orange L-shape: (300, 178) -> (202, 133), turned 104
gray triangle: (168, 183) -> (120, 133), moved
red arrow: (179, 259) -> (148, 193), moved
--
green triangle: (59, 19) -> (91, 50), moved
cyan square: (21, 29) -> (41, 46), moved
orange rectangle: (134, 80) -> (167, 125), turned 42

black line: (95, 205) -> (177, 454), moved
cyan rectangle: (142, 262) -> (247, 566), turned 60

■ **WHAT YOU HAVE TO DO**
Which lines in the material above include the string "orange"? Pull them out.

■ **EXPECTED ANSWER**
orange L-shape: (300, 178) -> (202, 133), turned 104
orange rectangle: (134, 80) -> (167, 125), turned 42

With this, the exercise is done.